§ **Exercise details**: Copy every record word for word.

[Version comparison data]
━━━━━━━━━━
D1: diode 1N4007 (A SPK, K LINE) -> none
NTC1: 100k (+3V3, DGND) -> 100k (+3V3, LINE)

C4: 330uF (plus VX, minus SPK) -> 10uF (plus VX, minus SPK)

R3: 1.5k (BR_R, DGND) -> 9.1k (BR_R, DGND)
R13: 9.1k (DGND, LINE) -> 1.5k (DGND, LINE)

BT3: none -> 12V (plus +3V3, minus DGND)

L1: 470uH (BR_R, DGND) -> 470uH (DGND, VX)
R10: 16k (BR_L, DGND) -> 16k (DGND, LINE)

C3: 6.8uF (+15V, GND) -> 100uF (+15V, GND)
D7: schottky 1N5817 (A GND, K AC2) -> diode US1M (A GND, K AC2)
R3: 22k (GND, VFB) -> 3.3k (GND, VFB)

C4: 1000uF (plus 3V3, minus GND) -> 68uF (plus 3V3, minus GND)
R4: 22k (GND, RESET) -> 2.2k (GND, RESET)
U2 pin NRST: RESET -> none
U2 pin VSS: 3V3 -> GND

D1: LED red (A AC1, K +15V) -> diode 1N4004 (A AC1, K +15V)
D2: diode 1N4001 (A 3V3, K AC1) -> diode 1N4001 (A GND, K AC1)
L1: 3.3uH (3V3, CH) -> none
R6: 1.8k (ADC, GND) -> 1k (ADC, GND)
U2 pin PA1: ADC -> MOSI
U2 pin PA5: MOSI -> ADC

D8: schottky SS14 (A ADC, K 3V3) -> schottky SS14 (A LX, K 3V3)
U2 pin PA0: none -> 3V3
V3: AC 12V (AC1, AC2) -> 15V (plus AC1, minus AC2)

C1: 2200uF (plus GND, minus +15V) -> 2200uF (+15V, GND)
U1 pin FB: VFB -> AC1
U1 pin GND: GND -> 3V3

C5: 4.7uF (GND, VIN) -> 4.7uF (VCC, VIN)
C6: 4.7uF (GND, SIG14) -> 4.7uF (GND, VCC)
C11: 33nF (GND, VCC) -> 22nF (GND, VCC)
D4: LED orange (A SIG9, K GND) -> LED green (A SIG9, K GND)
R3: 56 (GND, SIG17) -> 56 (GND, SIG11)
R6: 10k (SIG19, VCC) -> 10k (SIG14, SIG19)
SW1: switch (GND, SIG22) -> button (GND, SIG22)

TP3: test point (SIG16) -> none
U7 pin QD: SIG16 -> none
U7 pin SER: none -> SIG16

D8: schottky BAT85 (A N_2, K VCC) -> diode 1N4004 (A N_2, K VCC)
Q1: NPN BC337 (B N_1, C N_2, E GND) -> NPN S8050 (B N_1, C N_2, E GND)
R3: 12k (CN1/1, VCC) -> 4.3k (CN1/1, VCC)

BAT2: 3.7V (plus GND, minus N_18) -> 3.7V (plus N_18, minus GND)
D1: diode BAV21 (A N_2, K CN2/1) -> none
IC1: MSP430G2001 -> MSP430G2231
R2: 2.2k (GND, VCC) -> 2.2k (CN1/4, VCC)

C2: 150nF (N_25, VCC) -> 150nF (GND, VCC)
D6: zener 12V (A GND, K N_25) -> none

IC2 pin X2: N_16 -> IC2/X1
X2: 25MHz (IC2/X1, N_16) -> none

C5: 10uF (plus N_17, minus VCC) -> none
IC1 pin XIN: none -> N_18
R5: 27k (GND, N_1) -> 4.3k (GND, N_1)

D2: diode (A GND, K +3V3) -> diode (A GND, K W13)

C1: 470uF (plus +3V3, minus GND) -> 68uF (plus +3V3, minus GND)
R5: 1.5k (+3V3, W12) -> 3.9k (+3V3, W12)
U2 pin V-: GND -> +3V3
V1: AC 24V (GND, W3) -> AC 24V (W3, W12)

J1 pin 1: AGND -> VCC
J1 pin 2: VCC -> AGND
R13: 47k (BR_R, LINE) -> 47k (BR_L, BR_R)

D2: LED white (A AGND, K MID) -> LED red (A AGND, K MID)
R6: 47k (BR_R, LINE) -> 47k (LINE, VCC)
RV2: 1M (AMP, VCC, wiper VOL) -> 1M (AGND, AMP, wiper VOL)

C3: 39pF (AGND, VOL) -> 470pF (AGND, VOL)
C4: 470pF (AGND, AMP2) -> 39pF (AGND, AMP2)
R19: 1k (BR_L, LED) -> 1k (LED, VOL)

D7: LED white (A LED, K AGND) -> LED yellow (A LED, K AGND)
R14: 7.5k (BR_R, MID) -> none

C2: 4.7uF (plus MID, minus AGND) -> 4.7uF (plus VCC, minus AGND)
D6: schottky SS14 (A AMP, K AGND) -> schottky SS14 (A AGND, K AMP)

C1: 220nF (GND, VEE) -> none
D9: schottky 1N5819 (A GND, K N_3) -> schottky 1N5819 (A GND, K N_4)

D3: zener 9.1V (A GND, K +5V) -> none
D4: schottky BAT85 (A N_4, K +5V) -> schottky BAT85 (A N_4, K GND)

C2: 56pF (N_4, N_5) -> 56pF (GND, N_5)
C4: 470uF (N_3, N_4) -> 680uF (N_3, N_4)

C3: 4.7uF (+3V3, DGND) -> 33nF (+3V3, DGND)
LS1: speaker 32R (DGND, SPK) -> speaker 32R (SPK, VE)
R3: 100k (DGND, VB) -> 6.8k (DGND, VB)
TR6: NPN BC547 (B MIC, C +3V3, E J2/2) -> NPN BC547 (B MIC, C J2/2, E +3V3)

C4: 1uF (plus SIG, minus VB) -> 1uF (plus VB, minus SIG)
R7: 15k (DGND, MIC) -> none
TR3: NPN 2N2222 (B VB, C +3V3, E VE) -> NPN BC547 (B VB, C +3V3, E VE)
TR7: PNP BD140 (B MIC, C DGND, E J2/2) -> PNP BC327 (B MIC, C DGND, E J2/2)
━━━━━━━━━━
§ **Task output**:
D1: diode 1N4007 (A SPK, K LINE) -> none
NTC1: 100k (+3V3, DGND) -> 100k (+3V3, LINE)

C4: 330uF (plus VX, minus SPK) -> 10uF (plus VX, minus SPK)

R3: 1.5k (BR_R, DGND) -> 9.1k (BR_R, DGND)
R13: 9.1k (DGND, LINE) -> 1.5k (DGND, LINE)

BT3: none -> 12V (plus +3V3, minus DGND)

L1: 470uH (BR_R, DGND) -> 470uH (DGND, VX)
R10: 16k (BR_L, DGND) -> 16k (DGND, LINE)

C3: 6.8uF (+15V, GND) -> 100uF (+15V, GND)
D7: schottky 1N5817 (A GND, K AC2) -> diode US1M (A GND, K AC2)
R3: 22k (GND, VFB) -> 3.3k (GND, VFB)

C4: 1000uF (plus 3V3, minus GND) -> 68uF (plus 3V3, minus GND)
R4: 22k (GND, RESET) -> 2.2k (GND, RESET)
U2 pin NRST: RESET -> none
U2 pin VSS: 3V3 -> GND

D1: LED red (A AC1, K +15V) -> diode 1N4004 (A AC1, K +15V)
D2: diode 1N4001 (A 3V3, K AC1) -> diode 1N4001 (A GND, K AC1)
L1: 3.3uH (3V3, CH) -> none
R6: 1.8k (ADC, GND) -> 1k (ADC, GND)
U2 pin PA1: ADC -> MOSI
U2 pin PA5: MOSI -> ADC

D8: schottky SS14 (A ADC, K 3V3) -> schottky SS14 (A LX, K 3V3)
U2 pin PA0: none -> 3V3
V3: AC 12V (AC1, AC2) -> 15V (plus AC1, minus AC2)

C1: 2200uF (plus GND, minus +15V) -> 2200uF (+15V, GND)
U1 pin FB: VFB -> AC1
U1 pin GND: GND -> 3V3

C5: 4.7uF (GND, VIN) -> 4.7uF (VCC, VIN)
C6: 4.7uF (GND, SIG14) -> 4.7uF (GND, VCC)
C11: 33nF (GND, VCC) -> 22nF (GND, VCC)
D4: LED orange (A SIG9, K GND) -> LED green (A SIG9, K GND)
R3: 56 (GND, SIG17) -> 56 (GND, SIG11)
R6: 10k (SIG19, VCC) -> 10k (SIG14, SIG19)
SW1: switch (GND, SIG22) -> button (GND, SIG22)

TP3: test point (SIG16) -> none
U7 pin QD: SIG16 -> none
U7 pin SER: none -> SIG16

D8: schottky BAT85 (A N_2, K VCC) -> diode 1N4004 (A N_2, K VCC)
Q1: NPN BC337 (B N_1, C N_2, E GND) -> NPN S8050 (B N_1, C N_2, E GND)
R3: 12k (CN1/1, VCC) -> 4.3k (CN1/1, VCC)

BAT2: 3.7V (plus GND, minus N_18) -> 3.7V (plus N_18, minus GND)
D1: diode BAV21 (A N_2, K CN2/1) -> none
IC1: MSP430G2001 -> MSP430G2231
R2: 2.2k (GND, VCC) -> 2.2k (CN1/4, VCC)

C2: 150nF (N_25, VCC) -> 150nF (GND, VCC)
D6: zener 12V (A GND, K N_25) -> none

IC2 pin X2: N_16 -> IC2/X1
X2: 25MHz (IC2/X1, N_16) -> none

C5: 10uF (plus N_17, minus VCC) -> none
IC1 pin XIN: none -> N_18
R5: 27k (GND, N_1) -> 4.3k (GND, N_1)

D2: diode (A GND, K +3V3) -> diode (A GND, K W13)

C1: 470uF (plus +3V3, minus GND) -> 68uF (plus +3V3, minus GND)
R5: 1.5k (+3V3, W12) -> 3.9k (+3V3, W12)
U2 pin V-: GND -> +3V3
V1: AC 24V (GND, W3) -> AC 24V (W3, W12)

J1 pin 1: AGND -> VCC
J1 pin 2: VCC -> AGND
R13: 47k (BR_R, LINE) -> 47k (BR_L, BR_R)

D2: LED white (A AGND, K MID) -> LED red (A AGND, K MID)
R6: 47k (BR_R, LINE) -> 47k (LINE, VCC)
RV2: 1M (AMP, VCC, wiper VOL) -> 1M (AGND, AMP, wiper VOL)

C3: 39pF (AGND, VOL) -> 470pF (AGND, VOL)
C4: 470pF (AGND, AMP2) -> 39pF (AGND, AMP2)
R19: 1k (BR_L, LED) -> 1k (LED, VOL)

D7: LED white (A LED, K AGND) -> LED yellow (A LED, K AGND)
R14: 7.5k (BR_R, MID) -> none

C2: 4.7uF (plus MID, minus AGND) -> 4.7uF (plus VCC, minus AGND)
D6: schottky SS14 (A AMP, K AGND) -> schottky SS14 (A AGND, K AMP)

C1: 220nF (GND, VEE) -> none
D9: schottky 1N5819 (A GND, K N_3) -> schottky 1N5819 (A GND, K N_4)

D3: zener 9.1V (A GND, K +5V) -> none
D4: schottky BAT85 (A N_4, K +5V) -> schottky BAT85 (A N_4, K GND)

C2: 56pF (N_4, N_5) -> 56pF (GND, N_5)
C4: 470uF (N_3, N_4) -> 680uF (N_3, N_4)

C3: 4.7uF (+3V3, DGND) -> 33nF (+3V3, DGND)
LS1: speaker 32R (DGND, SPK) -> speaker 32R (SPK, VE)
R3: 100k (DGND, VB) -> 6.8k (DGND, VB)
TR6: NPN BC547 (B MIC, C +3V3, E J2/2) -> NPN BC547 (B MIC, C J2/2, E +3V3)

C4: 1uF (plus SIG, minus VB) -> 1uF (plus VB, minus SIG)
R7: 15k (DGND, MIC) -> none
TR3: NPN 2N2222 (B VB, C +3V3, E VE) -> NPN BC547 (B VB, C +3V3, E VE)
TR7: PNP BD140 (B MIC, C DGND, E J2/2) -> PNP BC327 (B MIC, C DGND, E J2/2)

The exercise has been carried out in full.